Give the lines again exactly as they appear below, from the line with "Main dashboard.svg: [394,370,647,499]" to the line with "holiday.png: [736,639,1064,810] ->", both included, and only those lines. Leave every picture out.

Object displacement listings
────────────────────

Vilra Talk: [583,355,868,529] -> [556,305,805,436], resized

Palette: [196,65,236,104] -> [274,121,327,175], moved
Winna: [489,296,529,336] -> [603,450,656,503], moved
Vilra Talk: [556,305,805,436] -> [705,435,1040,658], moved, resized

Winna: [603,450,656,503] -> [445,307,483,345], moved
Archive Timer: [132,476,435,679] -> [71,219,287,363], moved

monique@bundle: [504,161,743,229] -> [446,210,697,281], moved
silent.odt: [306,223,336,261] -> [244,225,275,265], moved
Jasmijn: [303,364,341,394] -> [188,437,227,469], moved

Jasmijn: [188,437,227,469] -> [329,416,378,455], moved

────────────────────

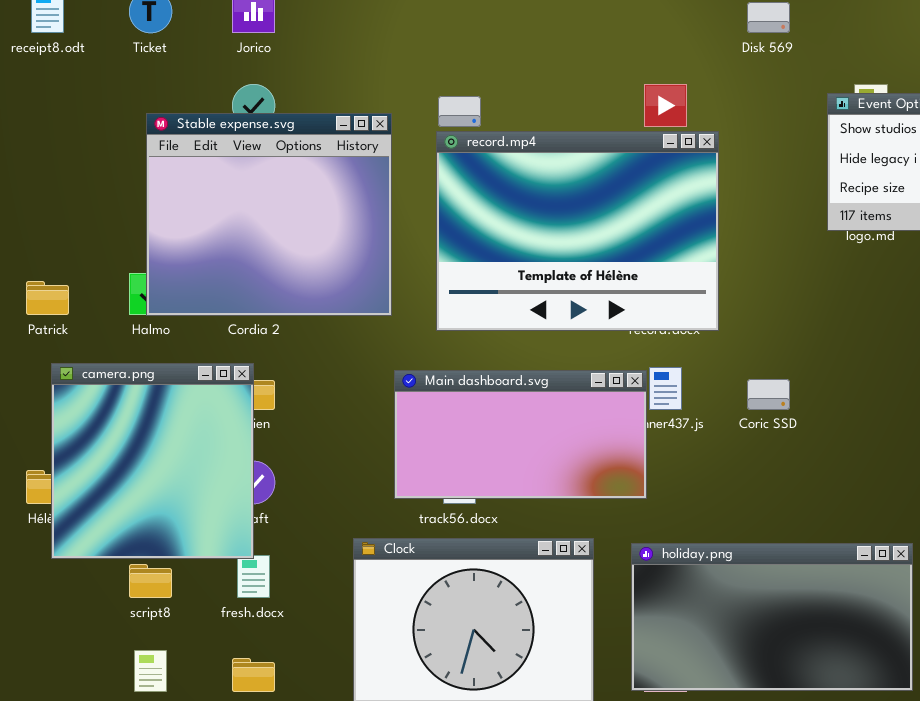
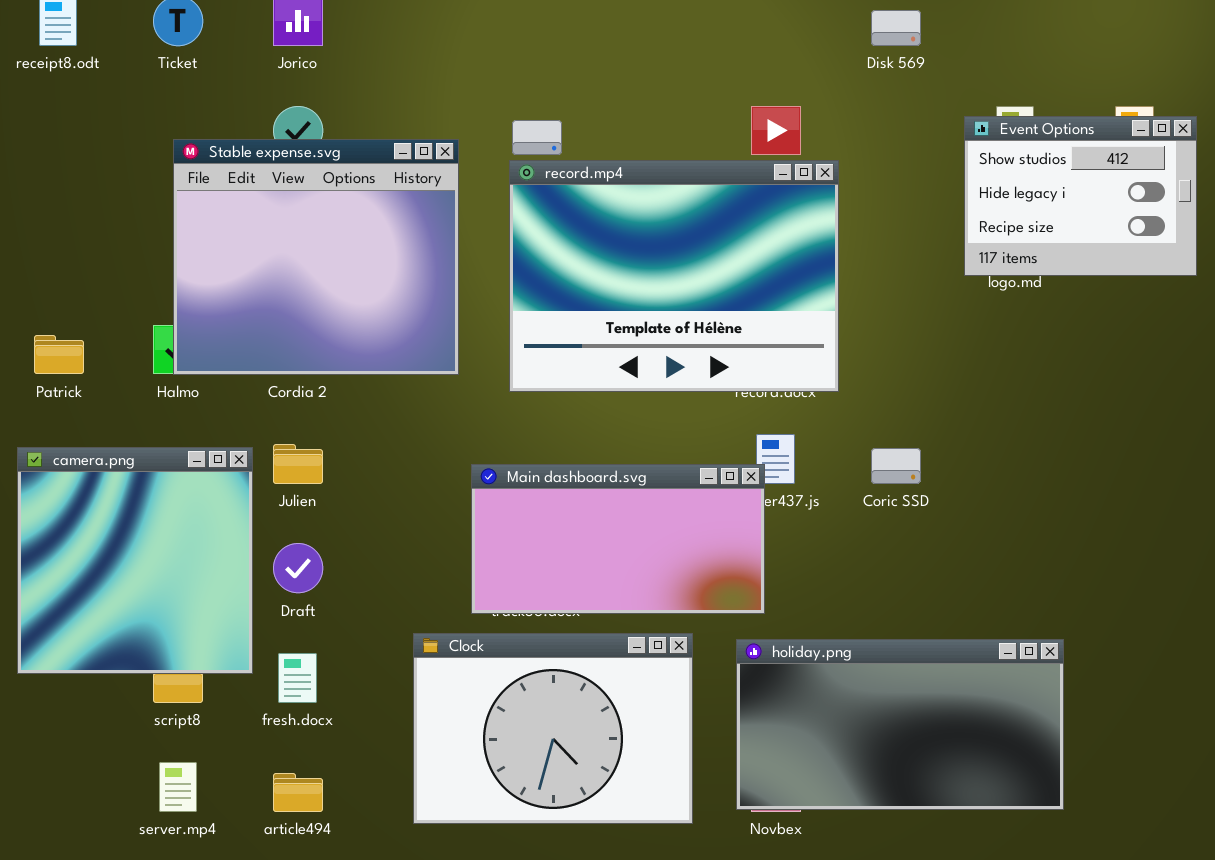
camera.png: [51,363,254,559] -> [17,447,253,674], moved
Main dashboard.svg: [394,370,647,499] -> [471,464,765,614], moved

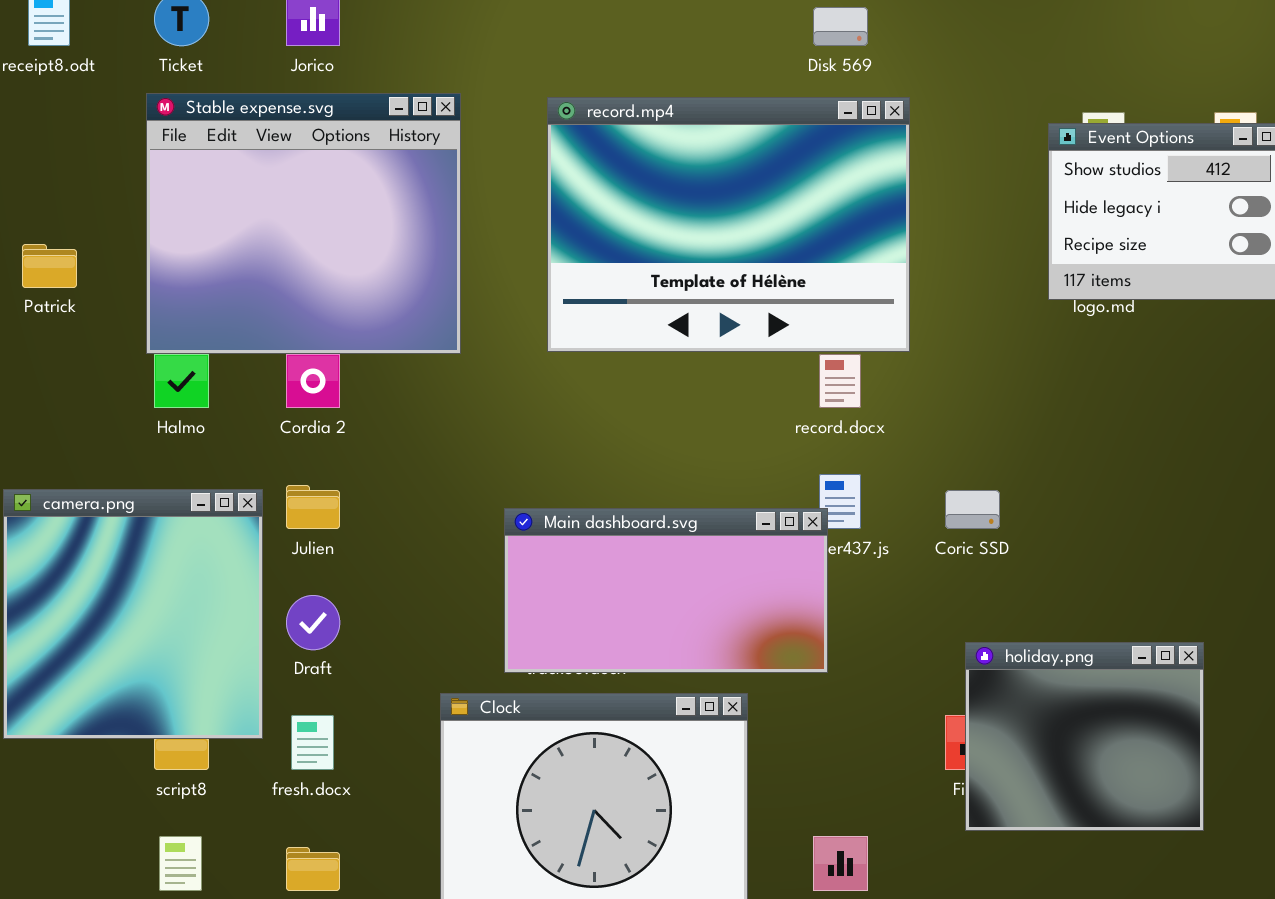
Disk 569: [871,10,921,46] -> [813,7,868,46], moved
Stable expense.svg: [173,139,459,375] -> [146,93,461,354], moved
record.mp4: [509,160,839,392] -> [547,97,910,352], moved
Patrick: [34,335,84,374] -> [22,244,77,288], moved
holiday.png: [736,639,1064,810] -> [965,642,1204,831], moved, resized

────────────────────

WRITTEN RESPONSE
Main dashboard.svg: [394,370,647,499] -> [471,464,765,614], moved

Disk 569: [871,10,921,46] -> [813,7,868,46], moved
Stable expense.svg: [173,139,459,375] -> [146,93,461,354], moved
record.mp4: [509,160,839,392] -> [547,97,910,352], moved
Patrick: [34,335,84,374] -> [22,244,77,288], moved
holiday.png: [736,639,1064,810] -> [965,642,1204,831], moved, resized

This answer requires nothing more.